Task to carry out
Although the data below contains pictures, output only the lines between those holding "pink circle: (394, 309)" and "pink line: (131, 383) -> (57, 157), moved", inclusive, exactly and without those pictures.

Shape state change listings
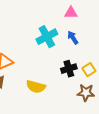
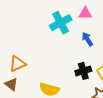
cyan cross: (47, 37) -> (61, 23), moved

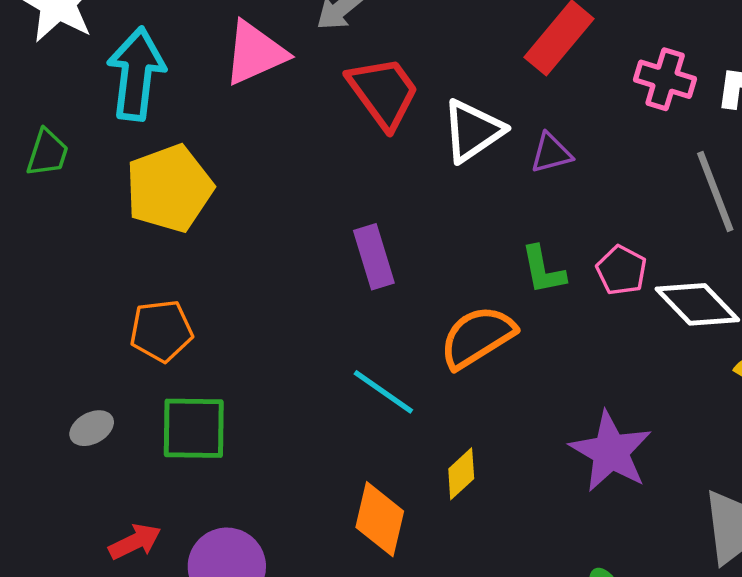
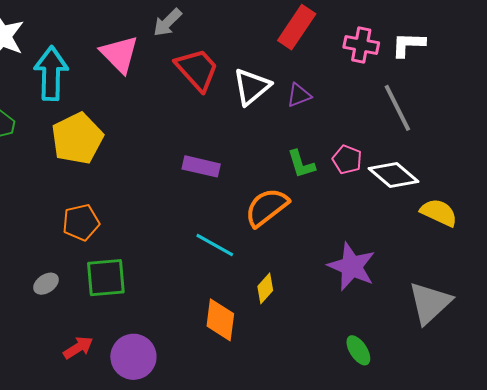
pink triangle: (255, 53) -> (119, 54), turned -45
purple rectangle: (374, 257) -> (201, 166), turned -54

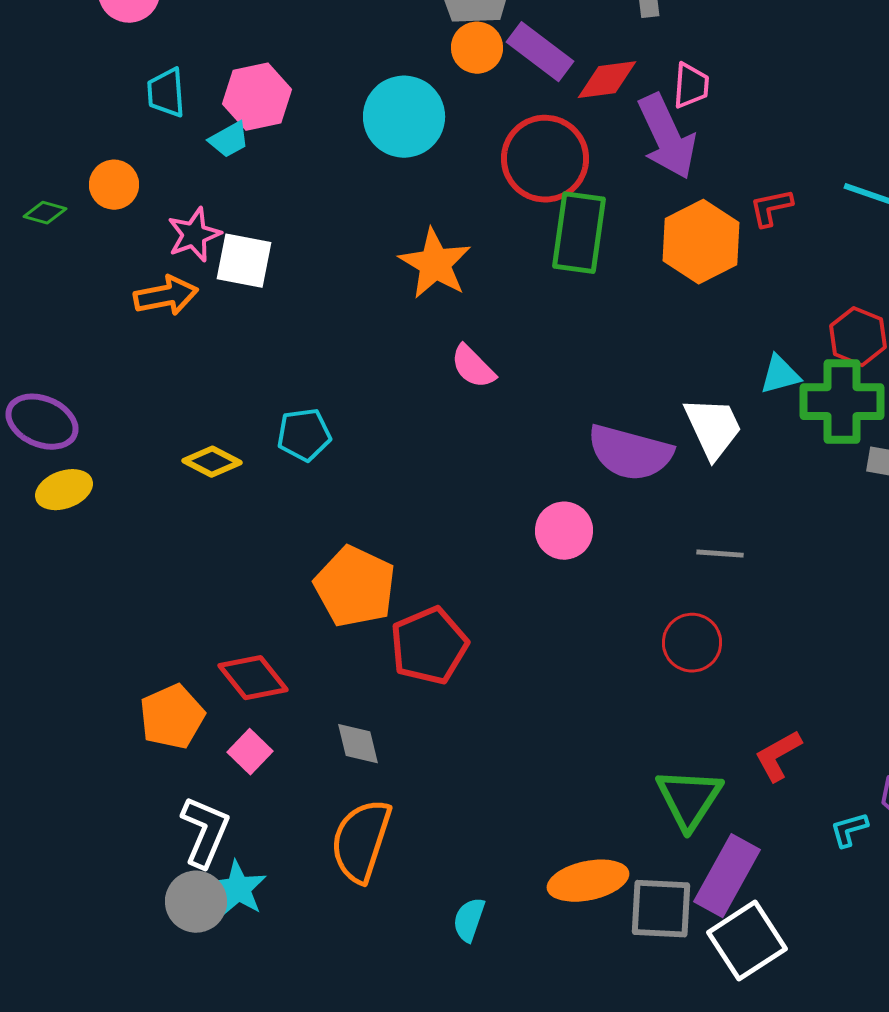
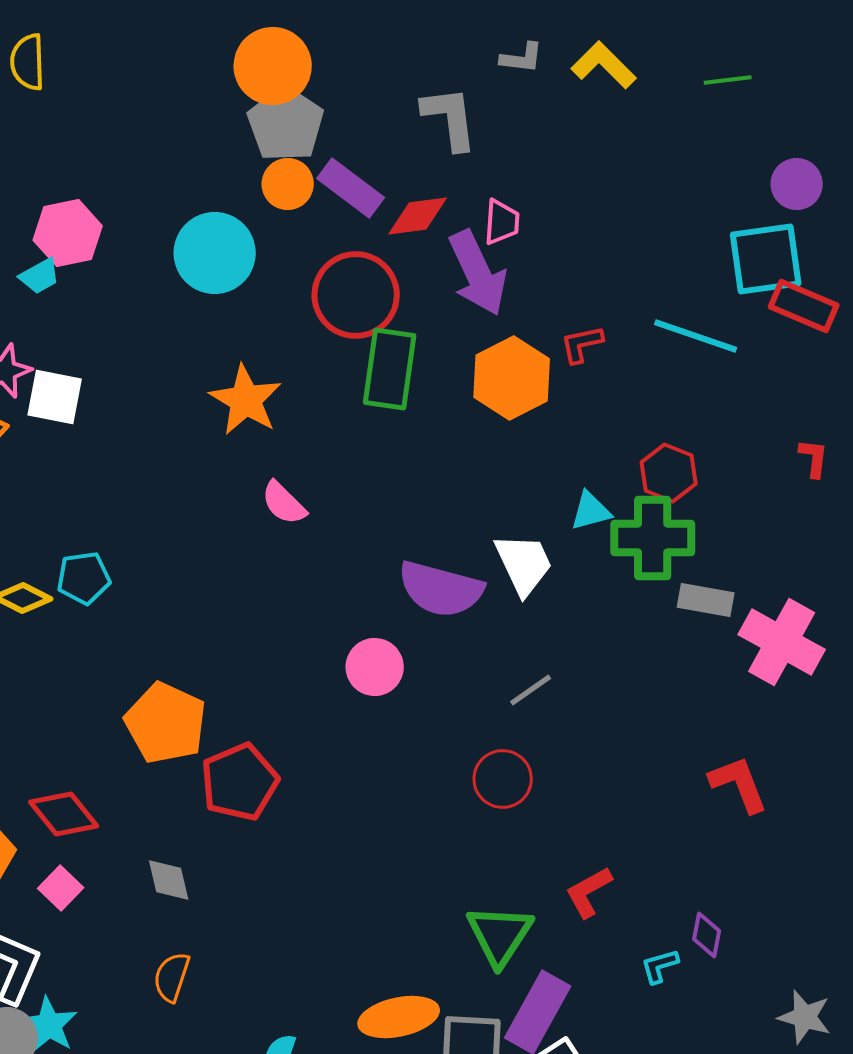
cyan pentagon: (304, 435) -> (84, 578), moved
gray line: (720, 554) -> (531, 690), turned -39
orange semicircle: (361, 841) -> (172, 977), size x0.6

---

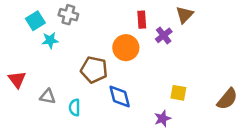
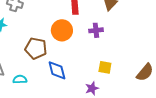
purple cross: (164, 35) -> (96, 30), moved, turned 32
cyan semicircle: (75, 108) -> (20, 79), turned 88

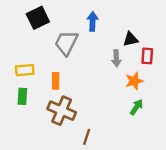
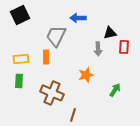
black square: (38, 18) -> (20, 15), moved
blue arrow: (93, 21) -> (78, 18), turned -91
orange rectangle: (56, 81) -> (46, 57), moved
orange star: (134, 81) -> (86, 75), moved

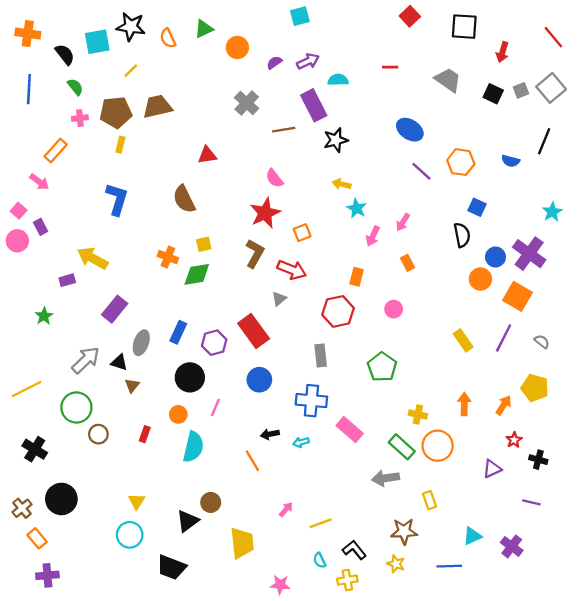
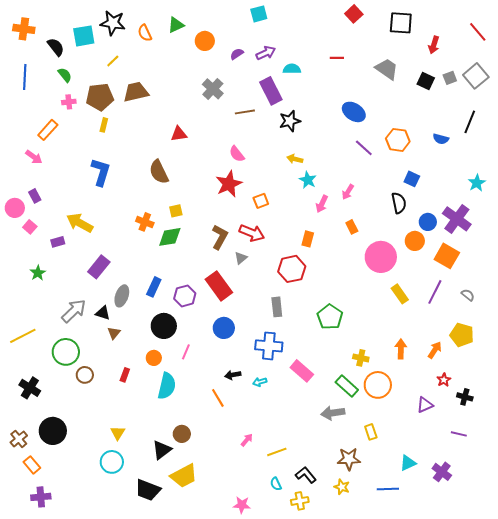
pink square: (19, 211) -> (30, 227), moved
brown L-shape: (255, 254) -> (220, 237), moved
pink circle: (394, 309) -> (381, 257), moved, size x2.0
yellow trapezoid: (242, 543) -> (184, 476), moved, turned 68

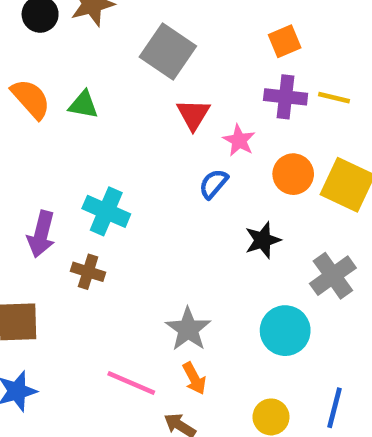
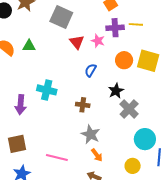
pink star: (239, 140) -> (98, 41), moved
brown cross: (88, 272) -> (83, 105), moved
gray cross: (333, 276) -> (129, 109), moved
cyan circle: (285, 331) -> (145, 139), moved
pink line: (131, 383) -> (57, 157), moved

Task output
pink circle: (394, 309) -> (381, 257), moved, size x2.0
yellow trapezoid: (242, 543) -> (184, 476), moved, turned 68

pink star: (239, 140) -> (98, 41), moved
brown cross: (88, 272) -> (83, 105), moved
gray cross: (333, 276) -> (129, 109), moved
cyan circle: (285, 331) -> (145, 139), moved
pink line: (131, 383) -> (57, 157), moved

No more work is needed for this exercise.